§ **What is needed**:
Transcribe exactly the lines that fall between the one holding "old: donut (fioletowy)" and the one holding "old: gwiazda (zielony)", inclusive, from the entries below.

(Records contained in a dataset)
------------------------

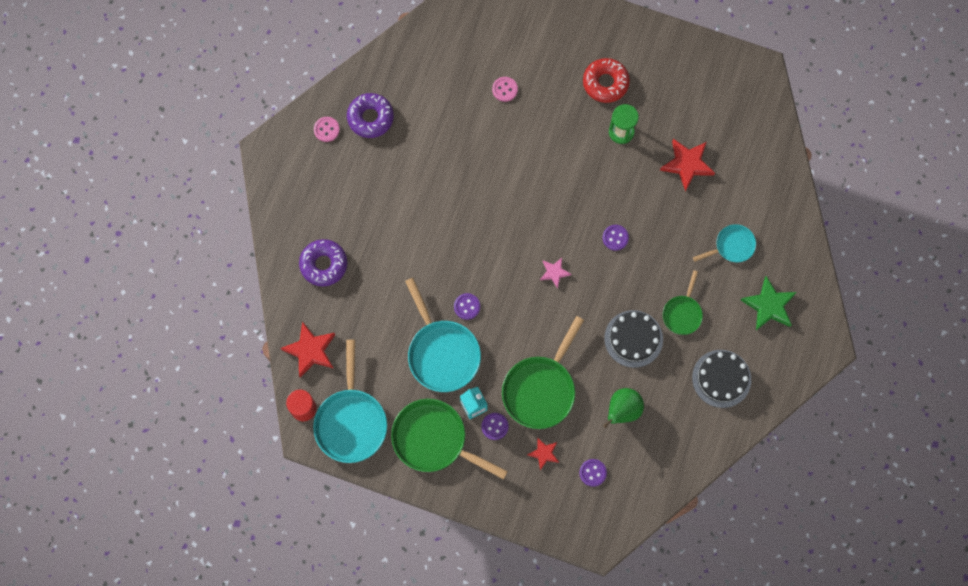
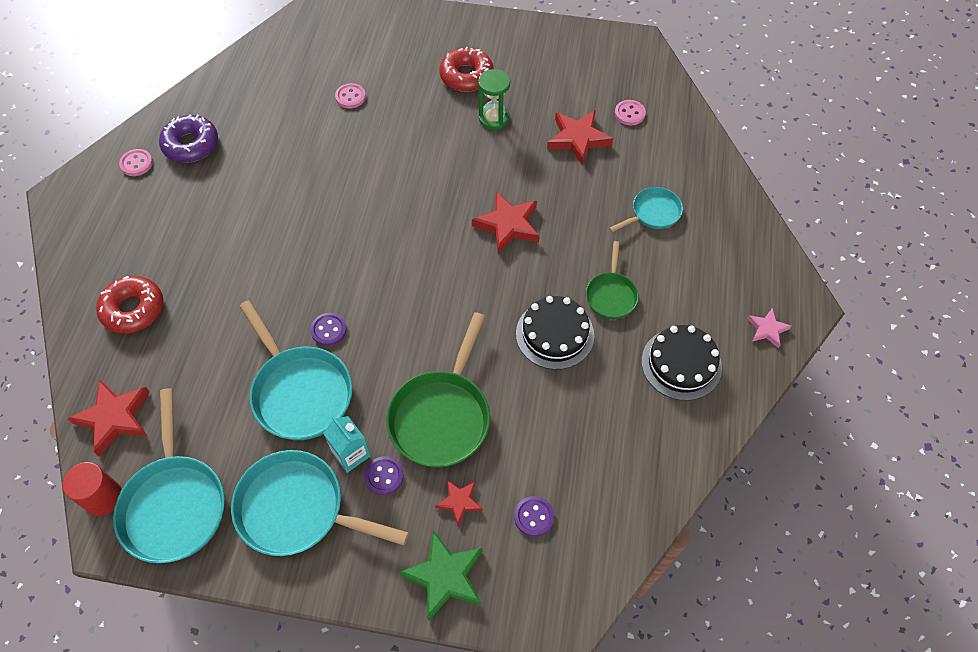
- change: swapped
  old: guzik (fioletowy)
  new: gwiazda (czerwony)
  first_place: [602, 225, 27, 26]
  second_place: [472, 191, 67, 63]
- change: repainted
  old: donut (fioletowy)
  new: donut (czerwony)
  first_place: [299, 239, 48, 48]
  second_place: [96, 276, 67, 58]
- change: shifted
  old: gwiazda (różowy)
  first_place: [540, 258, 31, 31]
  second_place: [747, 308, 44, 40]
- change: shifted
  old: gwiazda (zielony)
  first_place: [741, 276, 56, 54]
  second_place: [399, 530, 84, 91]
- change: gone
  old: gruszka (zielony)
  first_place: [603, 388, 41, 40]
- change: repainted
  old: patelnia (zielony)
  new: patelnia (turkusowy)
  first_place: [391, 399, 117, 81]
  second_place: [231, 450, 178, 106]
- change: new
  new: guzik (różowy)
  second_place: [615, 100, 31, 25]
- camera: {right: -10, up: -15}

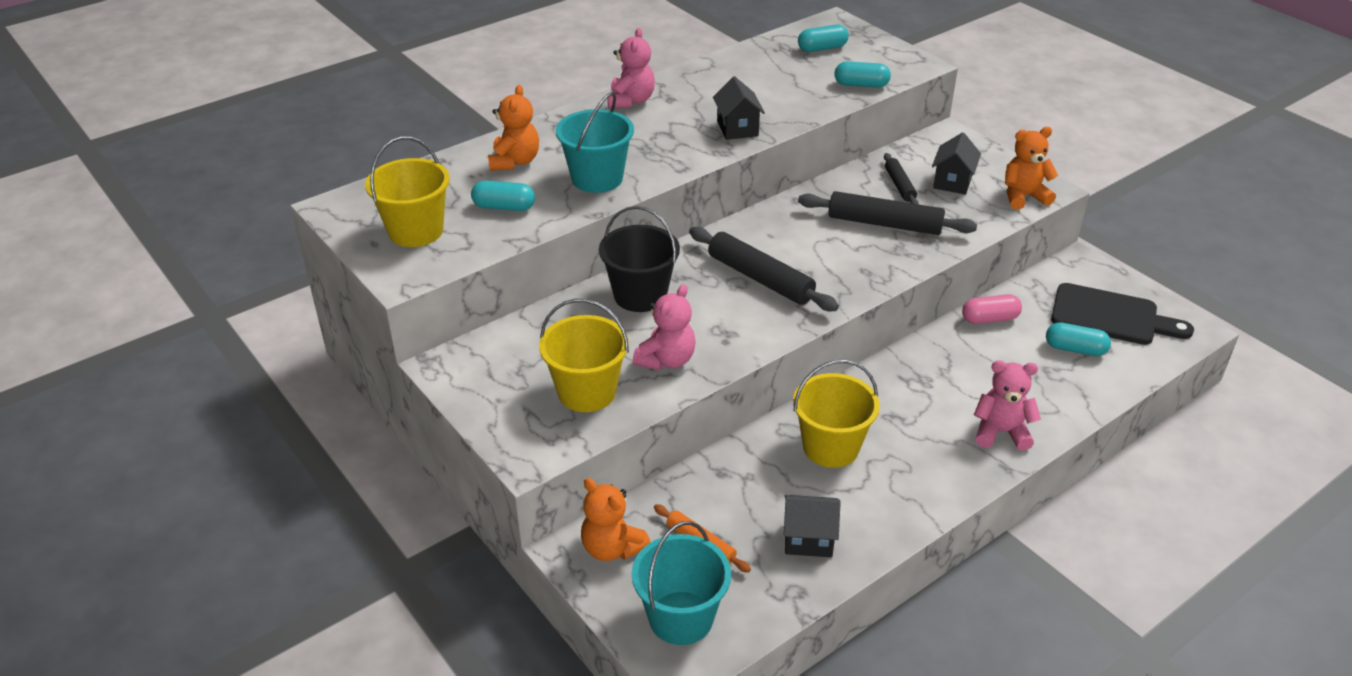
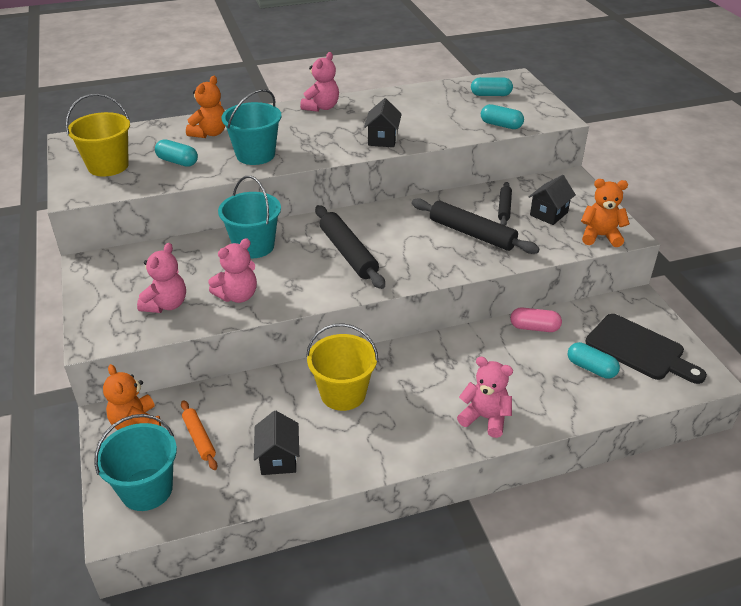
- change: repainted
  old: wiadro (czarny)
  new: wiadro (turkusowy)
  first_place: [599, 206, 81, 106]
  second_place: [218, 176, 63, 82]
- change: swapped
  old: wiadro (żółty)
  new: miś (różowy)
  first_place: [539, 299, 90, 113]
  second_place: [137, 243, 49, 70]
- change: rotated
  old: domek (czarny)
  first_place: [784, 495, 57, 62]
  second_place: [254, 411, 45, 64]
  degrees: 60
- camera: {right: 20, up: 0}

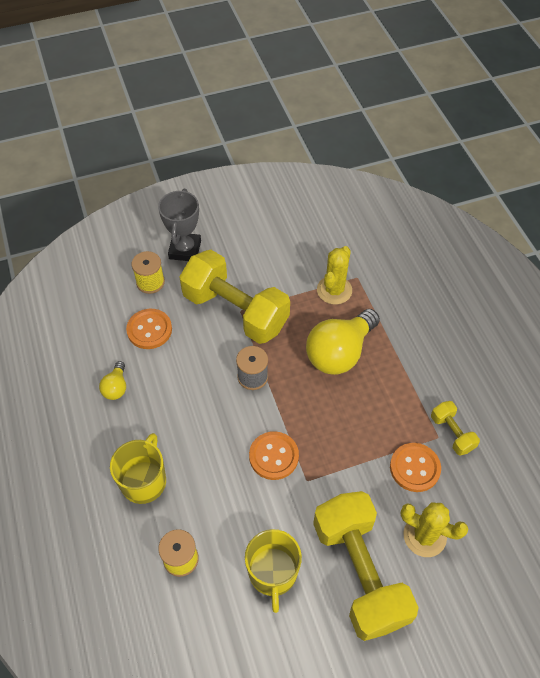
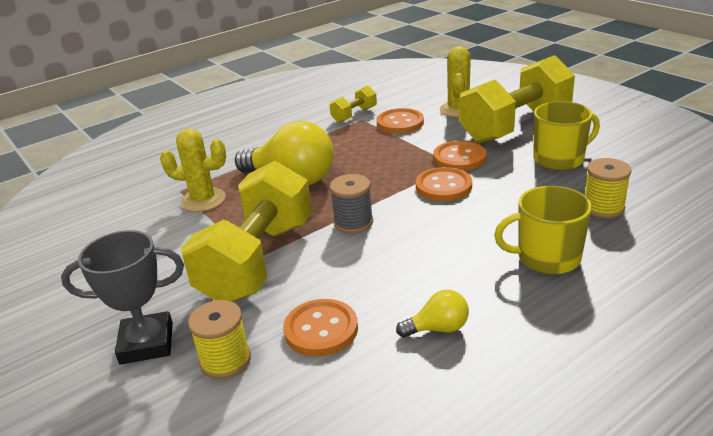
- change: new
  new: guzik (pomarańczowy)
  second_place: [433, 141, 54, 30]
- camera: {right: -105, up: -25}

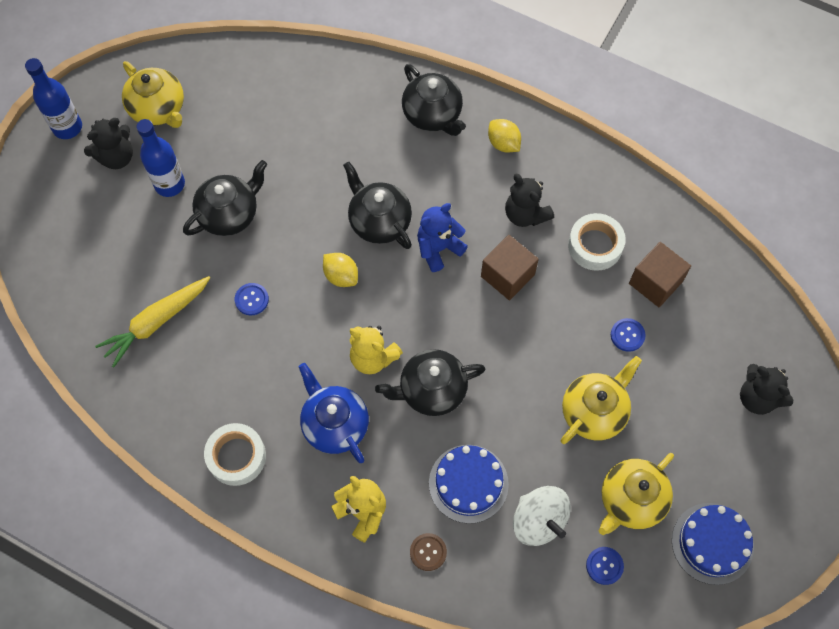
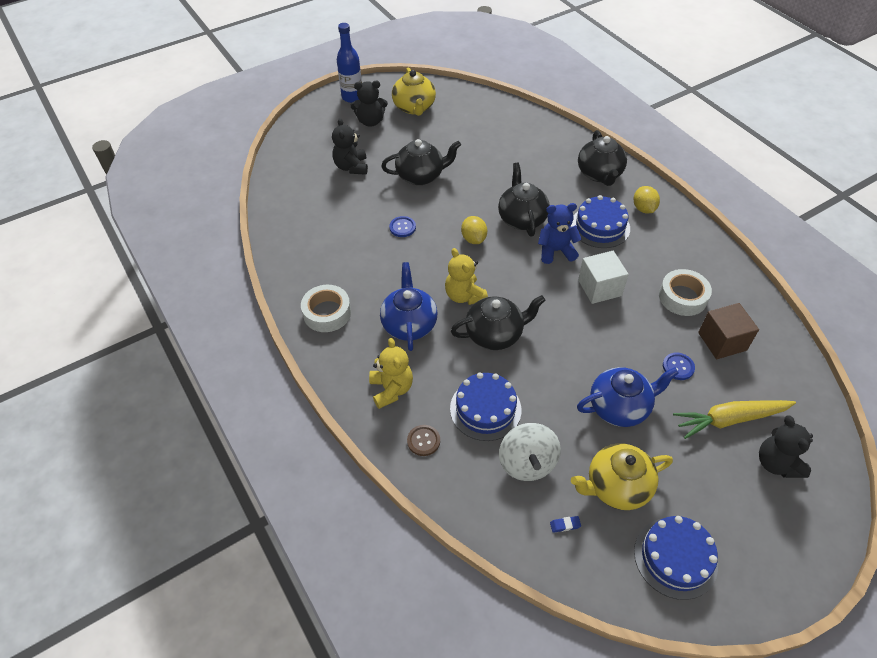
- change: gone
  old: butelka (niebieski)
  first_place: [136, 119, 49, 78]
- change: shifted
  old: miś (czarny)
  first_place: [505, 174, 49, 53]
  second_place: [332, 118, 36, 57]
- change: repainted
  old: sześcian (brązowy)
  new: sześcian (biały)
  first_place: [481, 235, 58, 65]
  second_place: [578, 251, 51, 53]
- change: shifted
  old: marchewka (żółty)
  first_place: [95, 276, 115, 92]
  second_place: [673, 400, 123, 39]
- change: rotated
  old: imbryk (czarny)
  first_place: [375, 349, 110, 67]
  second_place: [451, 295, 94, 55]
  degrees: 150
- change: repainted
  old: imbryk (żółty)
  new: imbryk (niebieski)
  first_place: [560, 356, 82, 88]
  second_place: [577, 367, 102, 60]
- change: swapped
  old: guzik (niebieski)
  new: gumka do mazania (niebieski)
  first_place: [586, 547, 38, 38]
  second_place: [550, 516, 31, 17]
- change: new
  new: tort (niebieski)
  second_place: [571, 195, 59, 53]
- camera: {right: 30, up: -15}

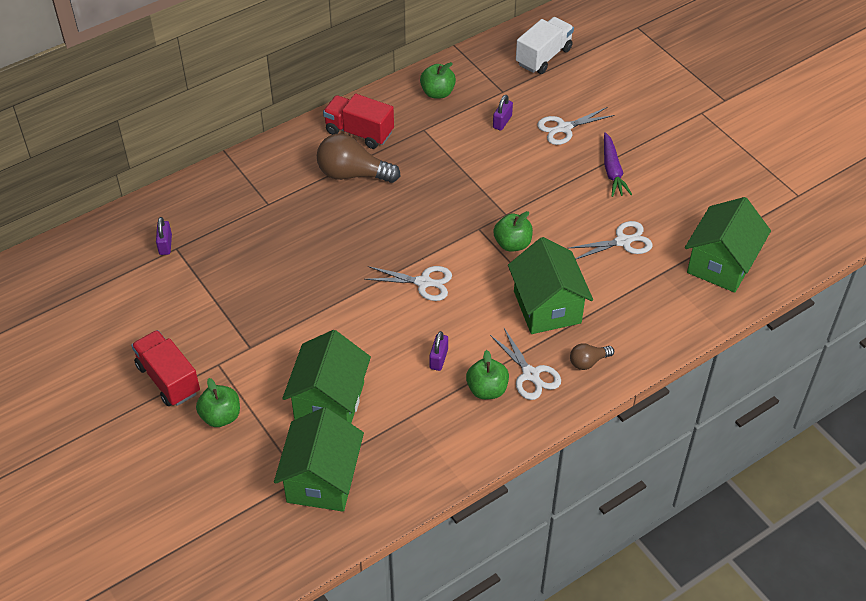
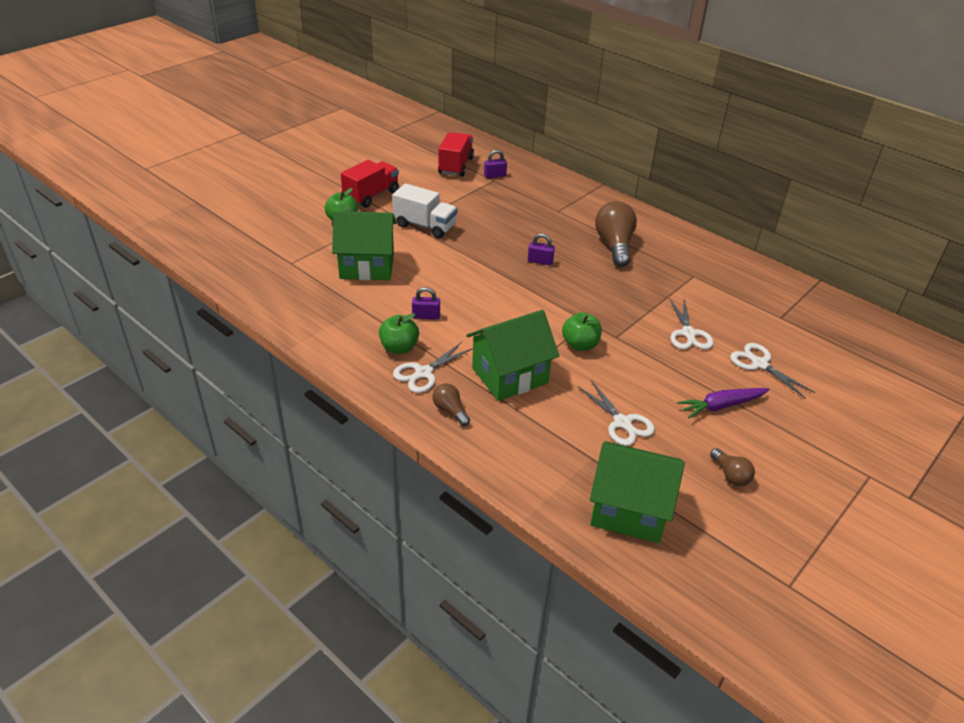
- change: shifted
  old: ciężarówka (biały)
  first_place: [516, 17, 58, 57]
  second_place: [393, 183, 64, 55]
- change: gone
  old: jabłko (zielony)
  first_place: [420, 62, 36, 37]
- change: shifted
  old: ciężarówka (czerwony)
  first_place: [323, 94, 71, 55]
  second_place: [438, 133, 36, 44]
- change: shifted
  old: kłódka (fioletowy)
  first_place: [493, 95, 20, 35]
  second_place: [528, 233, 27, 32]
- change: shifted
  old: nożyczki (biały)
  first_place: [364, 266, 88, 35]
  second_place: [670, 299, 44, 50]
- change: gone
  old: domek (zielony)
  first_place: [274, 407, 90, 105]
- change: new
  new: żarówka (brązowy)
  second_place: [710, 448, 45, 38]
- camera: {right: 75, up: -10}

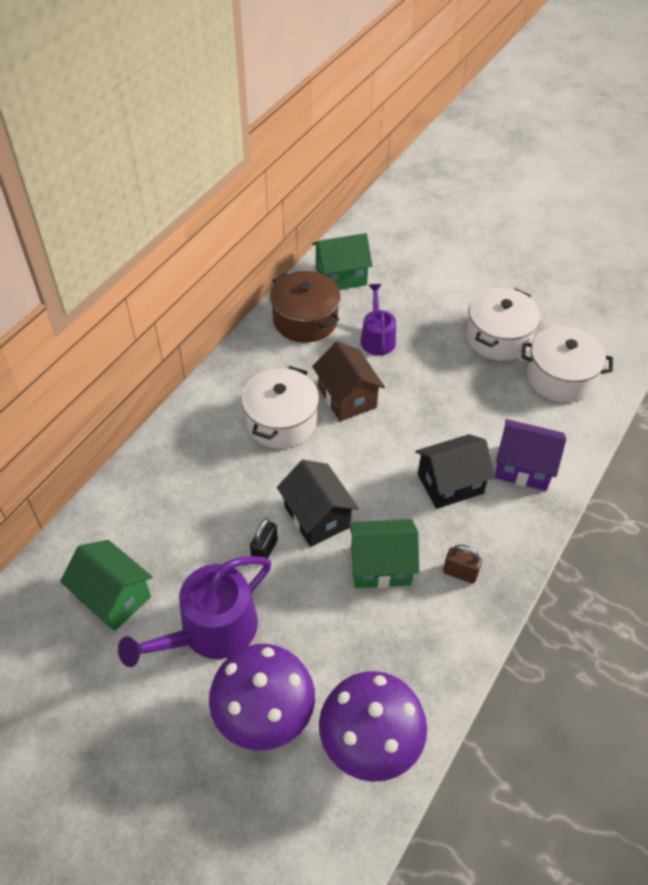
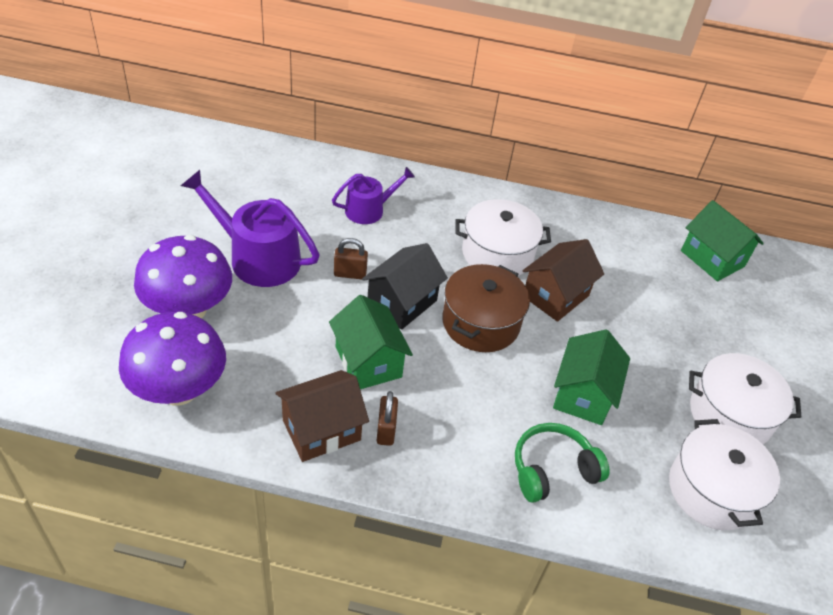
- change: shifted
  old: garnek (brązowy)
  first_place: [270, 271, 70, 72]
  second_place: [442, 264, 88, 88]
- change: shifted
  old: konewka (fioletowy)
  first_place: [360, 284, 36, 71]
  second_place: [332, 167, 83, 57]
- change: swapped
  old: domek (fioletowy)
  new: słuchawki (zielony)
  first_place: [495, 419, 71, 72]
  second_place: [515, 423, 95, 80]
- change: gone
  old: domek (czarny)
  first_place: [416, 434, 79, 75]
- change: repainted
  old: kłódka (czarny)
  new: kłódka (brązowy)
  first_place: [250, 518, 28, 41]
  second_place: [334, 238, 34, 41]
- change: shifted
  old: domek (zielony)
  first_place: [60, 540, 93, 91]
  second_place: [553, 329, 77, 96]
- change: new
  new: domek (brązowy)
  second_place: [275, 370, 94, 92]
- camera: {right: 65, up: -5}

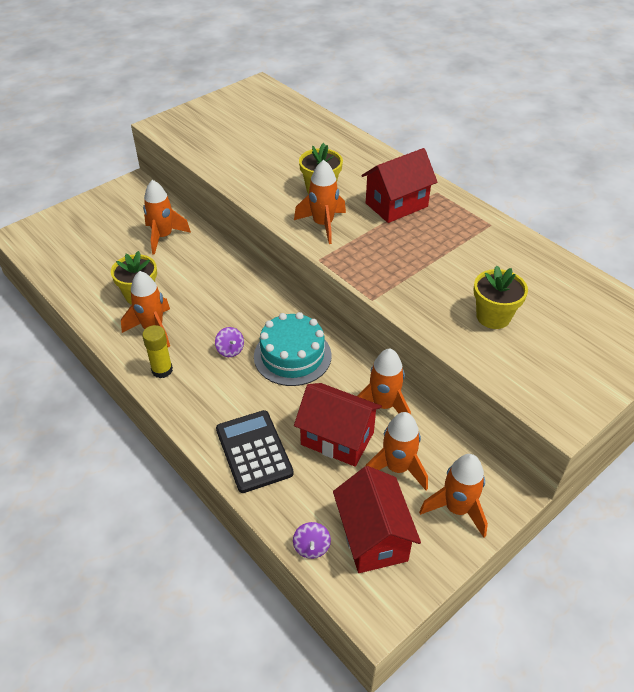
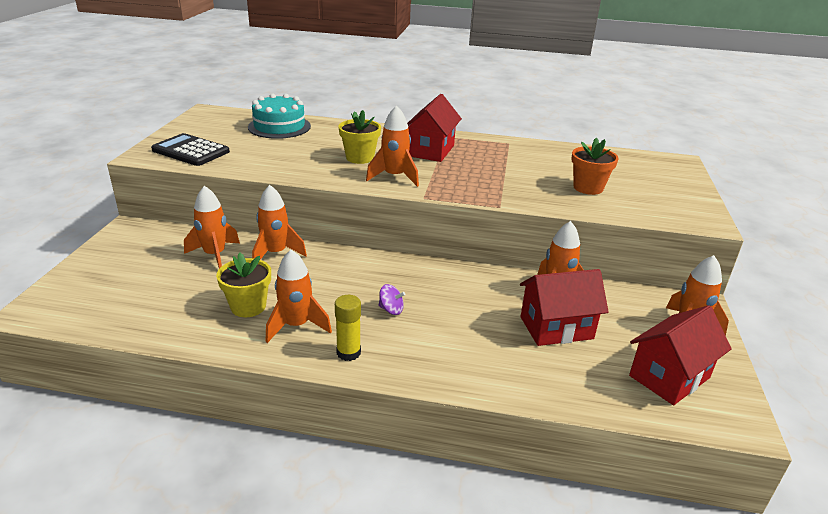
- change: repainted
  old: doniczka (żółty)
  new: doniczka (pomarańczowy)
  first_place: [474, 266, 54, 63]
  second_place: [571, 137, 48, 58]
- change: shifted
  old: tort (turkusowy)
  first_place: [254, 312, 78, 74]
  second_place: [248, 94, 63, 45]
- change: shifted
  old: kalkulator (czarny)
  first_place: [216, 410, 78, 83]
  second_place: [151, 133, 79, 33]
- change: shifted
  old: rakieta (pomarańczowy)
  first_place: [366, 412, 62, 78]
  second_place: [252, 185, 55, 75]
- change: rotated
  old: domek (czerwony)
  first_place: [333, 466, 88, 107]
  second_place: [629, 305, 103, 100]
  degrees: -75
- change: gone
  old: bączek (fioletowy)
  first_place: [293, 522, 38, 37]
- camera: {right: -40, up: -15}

------------------------

§ **Exercise response**:
  old: donut (fioletowy)
  new: donut (czerwony)
  first_place: [299, 239, 48, 48]
  second_place: [96, 276, 67, 58]
- change: shifted
  old: gwiazda (różowy)
  first_place: [540, 258, 31, 31]
  second_place: [747, 308, 44, 40]
- change: shifted
  old: gwiazda (zielony)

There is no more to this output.